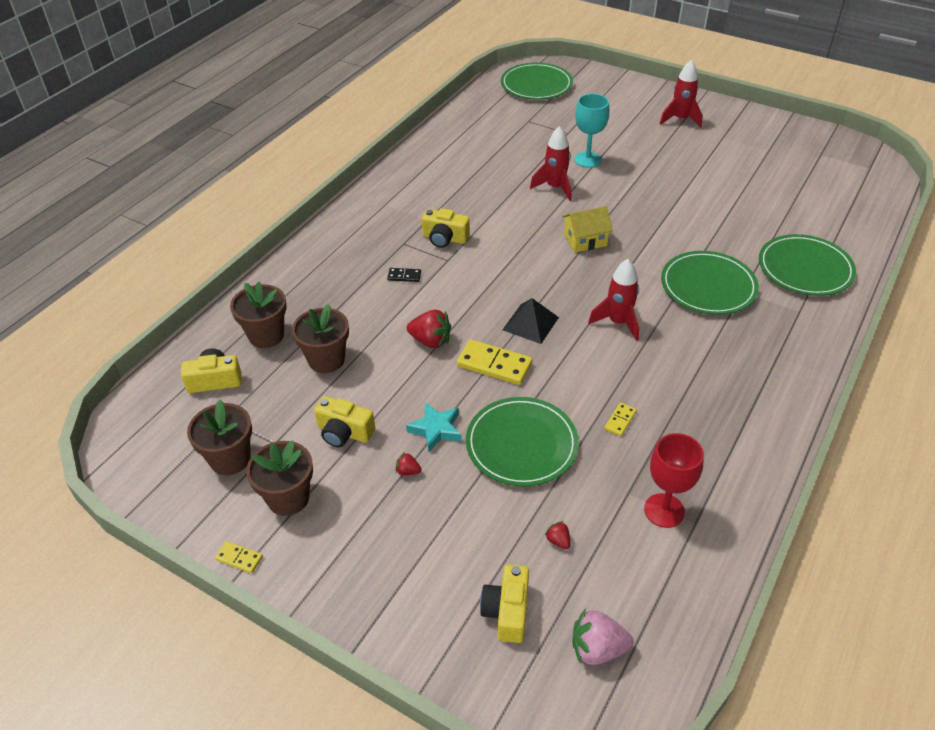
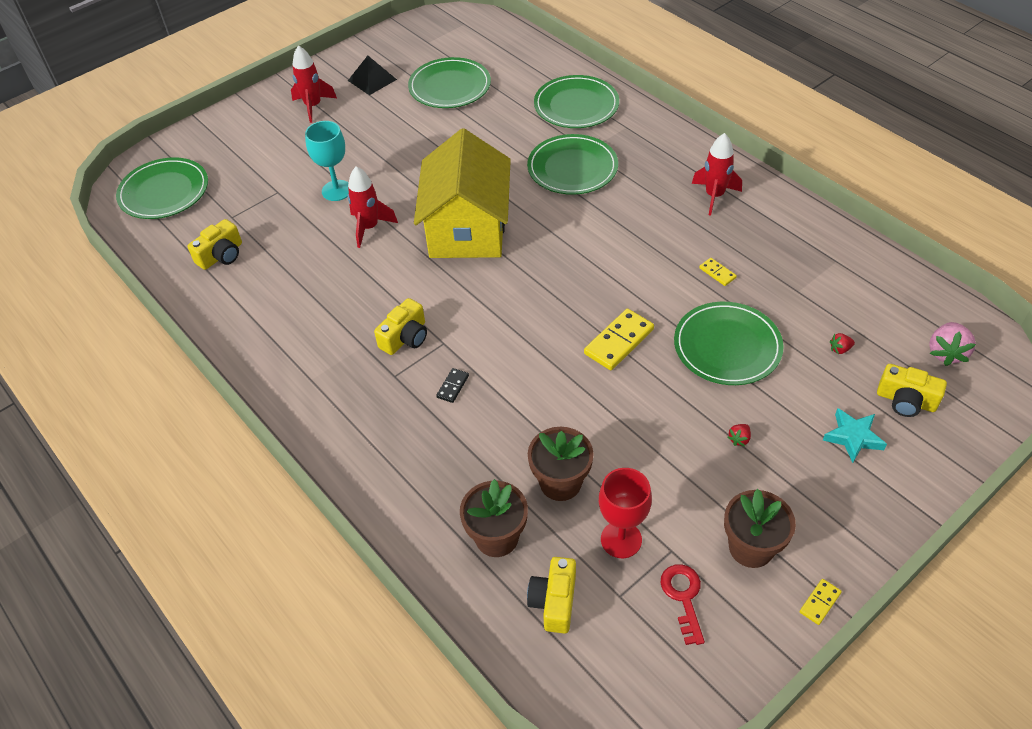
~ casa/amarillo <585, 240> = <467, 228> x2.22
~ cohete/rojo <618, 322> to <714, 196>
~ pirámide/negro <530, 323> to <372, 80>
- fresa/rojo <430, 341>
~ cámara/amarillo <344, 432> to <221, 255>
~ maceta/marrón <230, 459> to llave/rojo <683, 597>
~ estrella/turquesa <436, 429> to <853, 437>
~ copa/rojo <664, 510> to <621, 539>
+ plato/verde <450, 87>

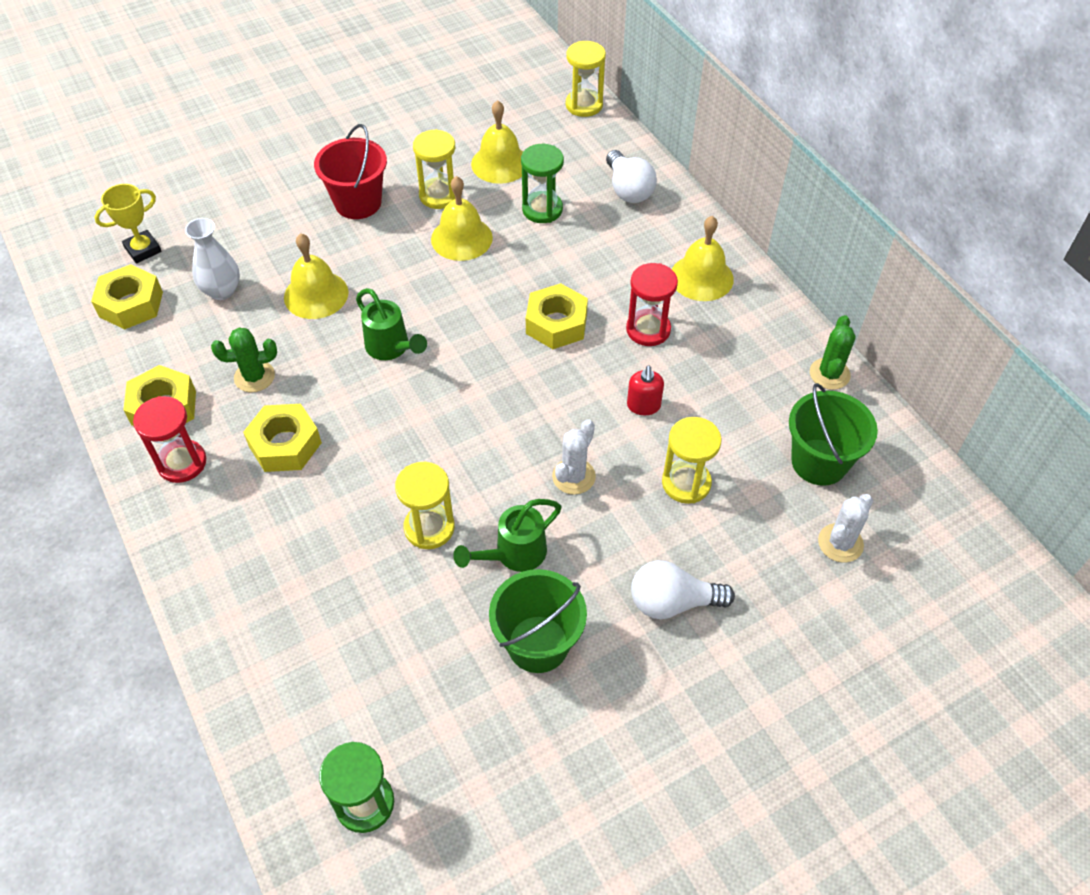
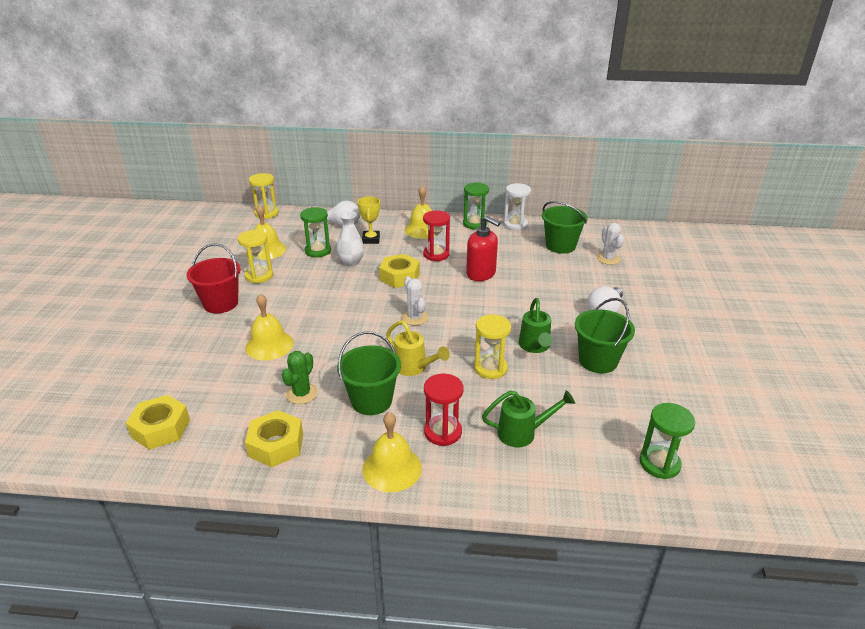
~ campana/amarillo <461, 238> to <392, 468>
~ trofeo/amarillo <143, 250> to <371, 239>
~ florero/blanco <222, 291> to <351, 262>
~ regadera/verde <391, 348> to <523, 433>
~ cactus/verde <829, 374> to reloj de arena/blanco <515, 224>
~ dispensador de jabón/rojo <643, 406> = <481, 274> x1.70
~ reloj de arena/rojo <182, 463> to <443, 432>
~ tuerca/amarillo <285, 444> to balde/verde <371, 401>
- reloj de arena/amarillo <686, 483>
~ cactus/blanco <573, 476> to <415, 318>
+ reloj de arena/verde <475, 224>
+ regadera/amarillo <414, 368>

● ● ●

Produce a word-for-word copy of the records, omitting all images.

~ casa/amarillo <585, 240> = <467, 228> x2.22
~ cohete/rojo <618, 322> to <714, 196>
~ pirámide/negro <530, 323> to <372, 80>
- fresa/rojo <430, 341>
~ cámara/amarillo <344, 432> to <221, 255>
~ maceta/marrón <230, 459> to llave/rojo <683, 597>
~ estrella/turquesa <436, 429> to <853, 437>
~ copa/rojo <664, 510> to <621, 539>
+ plato/verde <450, 87>

~ campana/amarillo <461, 238> to <392, 468>
~ trofeo/amarillo <143, 250> to <371, 239>
~ florero/blanco <222, 291> to <351, 262>
~ regadera/verde <391, 348> to <523, 433>
~ cactus/verde <829, 374> to reloj de arena/blanco <515, 224>
~ dispensador de jabón/rojo <643, 406> = <481, 274> x1.70
~ reloj de arena/rojo <182, 463> to <443, 432>
~ tuerca/amarillo <285, 444> to balde/verde <371, 401>
- reloj de arena/amarillo <686, 483>
~ cactus/blanco <573, 476> to <415, 318>
+ reloj de arena/verde <475, 224>
+ regadera/amarillo <414, 368>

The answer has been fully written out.